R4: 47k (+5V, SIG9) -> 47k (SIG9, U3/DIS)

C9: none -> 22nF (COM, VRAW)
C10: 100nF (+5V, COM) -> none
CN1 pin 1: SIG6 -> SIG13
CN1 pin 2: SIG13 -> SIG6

▶ [WHAT THIS TASK INVOLVES] Please go through the data above and copy every line that has the word "none".

▶ [RESPONSE TO THIS EXERCISE]
C9: none -> 22nF (COM, VRAW)
C10: 100nF (+5V, COM) -> none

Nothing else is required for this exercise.